[Start of Attachment]

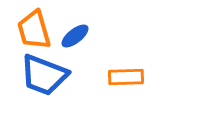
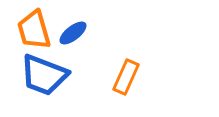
blue ellipse: moved 2 px left, 3 px up
orange rectangle: rotated 64 degrees counterclockwise
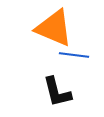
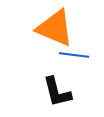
orange triangle: moved 1 px right
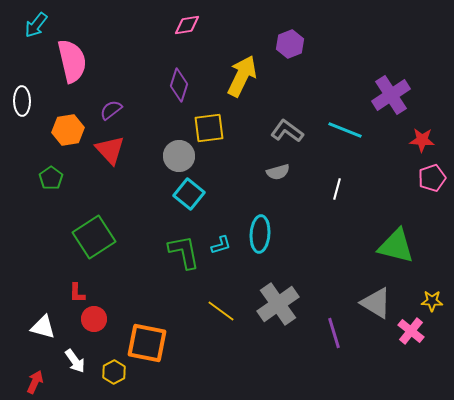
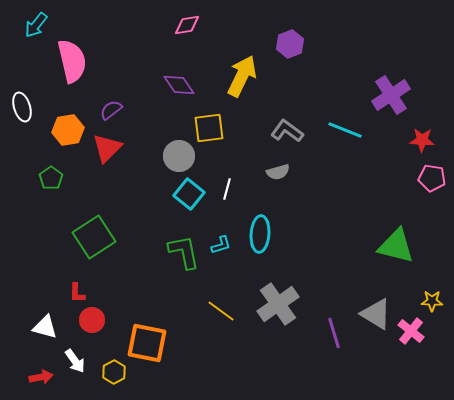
purple diamond: rotated 52 degrees counterclockwise
white ellipse: moved 6 px down; rotated 16 degrees counterclockwise
red triangle: moved 3 px left, 2 px up; rotated 28 degrees clockwise
pink pentagon: rotated 28 degrees clockwise
white line: moved 110 px left
gray triangle: moved 11 px down
red circle: moved 2 px left, 1 px down
white triangle: moved 2 px right
red arrow: moved 6 px right, 5 px up; rotated 55 degrees clockwise
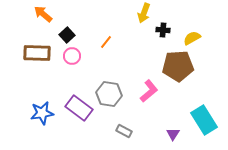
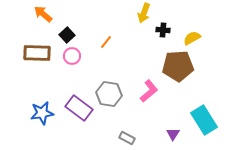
gray rectangle: moved 3 px right, 7 px down
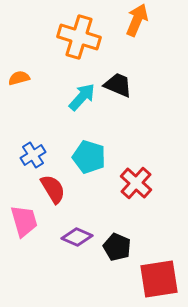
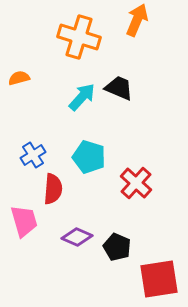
black trapezoid: moved 1 px right, 3 px down
red semicircle: rotated 36 degrees clockwise
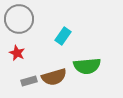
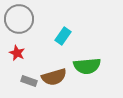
gray rectangle: rotated 35 degrees clockwise
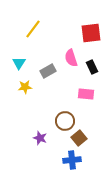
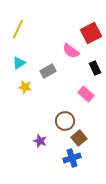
yellow line: moved 15 px left; rotated 12 degrees counterclockwise
red square: rotated 20 degrees counterclockwise
pink semicircle: moved 7 px up; rotated 36 degrees counterclockwise
cyan triangle: rotated 24 degrees clockwise
black rectangle: moved 3 px right, 1 px down
yellow star: rotated 16 degrees clockwise
pink rectangle: rotated 35 degrees clockwise
purple star: moved 3 px down
blue cross: moved 2 px up; rotated 12 degrees counterclockwise
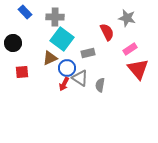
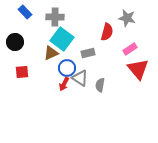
red semicircle: rotated 42 degrees clockwise
black circle: moved 2 px right, 1 px up
brown triangle: moved 1 px right, 5 px up
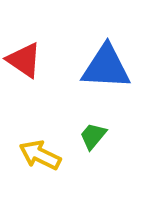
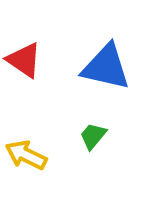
blue triangle: rotated 10 degrees clockwise
yellow arrow: moved 14 px left
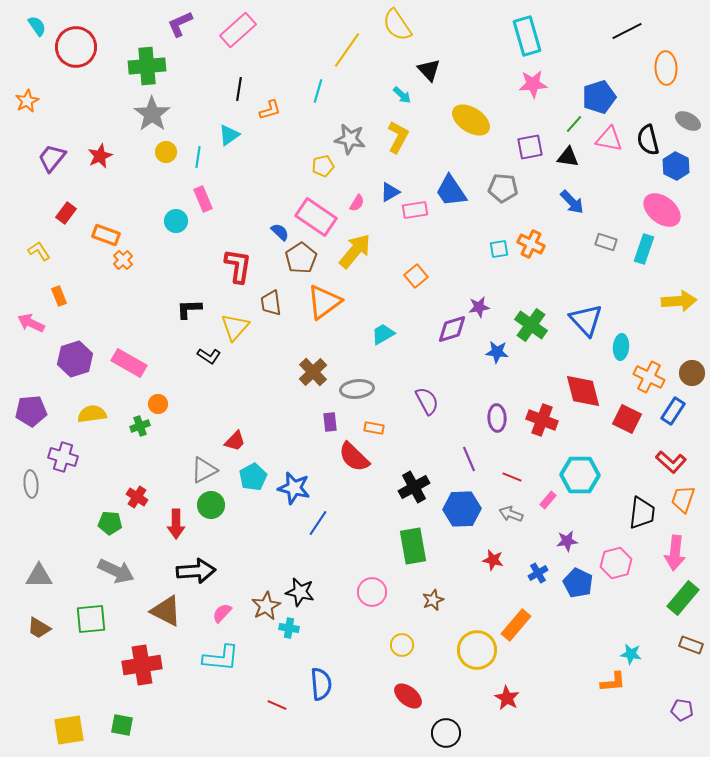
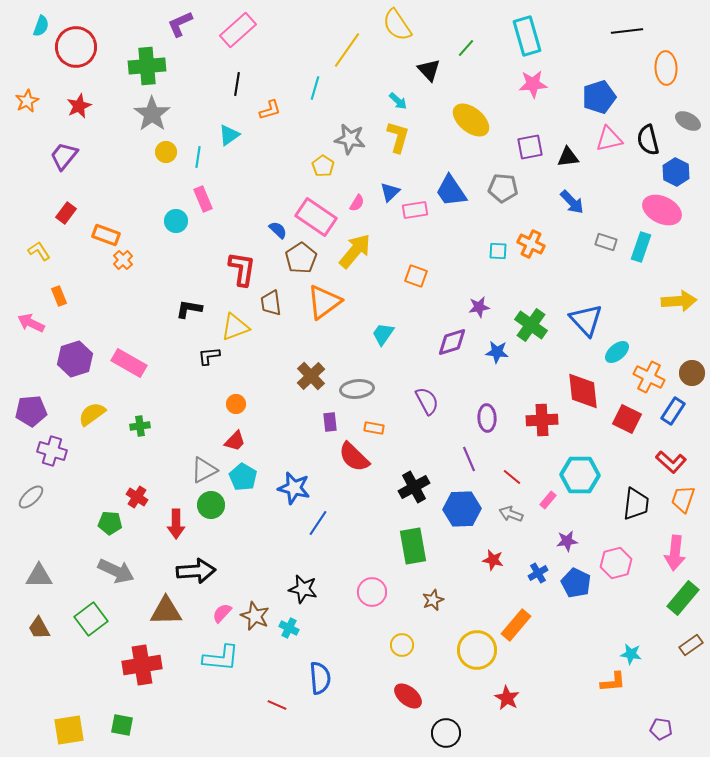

[End of Attachment]

- **Instructions for the task**: The lines from the one containing "white line: moved 110 px left" to the final line of the material, both ends included, should be retyped exactly and alone, with no pictures.

- **Exercise response**:
white line: moved 110 px left
gray triangle: moved 11 px down
red circle: moved 2 px left, 1 px down
white triangle: moved 2 px right
red arrow: moved 6 px right, 5 px up; rotated 55 degrees clockwise
gray rectangle: moved 3 px right, 7 px down
black trapezoid: moved 1 px right, 3 px down
red semicircle: rotated 36 degrees clockwise
gray rectangle: rotated 35 degrees clockwise
yellow line: moved 15 px left; rotated 12 degrees counterclockwise
red square: rotated 20 degrees counterclockwise
pink semicircle: moved 7 px up; rotated 36 degrees counterclockwise
cyan triangle: rotated 24 degrees clockwise
black rectangle: moved 3 px right, 1 px down
yellow star: rotated 16 degrees clockwise
pink rectangle: rotated 35 degrees clockwise
purple star: moved 3 px down
blue cross: moved 2 px up; rotated 12 degrees counterclockwise
red semicircle: rotated 42 degrees clockwise
black circle: moved 2 px right, 1 px up
brown triangle: moved 1 px right, 5 px up
blue triangle: rotated 10 degrees clockwise
yellow arrow: moved 14 px left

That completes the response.